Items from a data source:
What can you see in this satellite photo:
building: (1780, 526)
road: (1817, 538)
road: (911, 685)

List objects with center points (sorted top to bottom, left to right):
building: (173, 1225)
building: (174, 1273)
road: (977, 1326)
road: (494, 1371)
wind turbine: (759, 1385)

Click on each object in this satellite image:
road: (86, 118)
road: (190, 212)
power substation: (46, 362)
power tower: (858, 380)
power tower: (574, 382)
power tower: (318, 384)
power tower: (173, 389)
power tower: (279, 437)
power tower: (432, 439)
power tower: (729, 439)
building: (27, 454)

### What the exercise asks:
Exactly as they stand above, write out all the entries again.

### Result below:
What can you see in this satellite photo:
building: (1780, 526)
road: (1817, 538)
road: (911, 685)

List objects with center points (sorted top to bottom, left to right):
building: (173, 1225)
building: (174, 1273)
road: (977, 1326)
road: (494, 1371)
wind turbine: (759, 1385)

Click on each object in this satellite image:
road: (86, 118)
road: (190, 212)
power substation: (46, 362)
power tower: (858, 380)
power tower: (574, 382)
power tower: (318, 384)
power tower: (173, 389)
power tower: (279, 437)
power tower: (432, 439)
power tower: (729, 439)
building: (27, 454)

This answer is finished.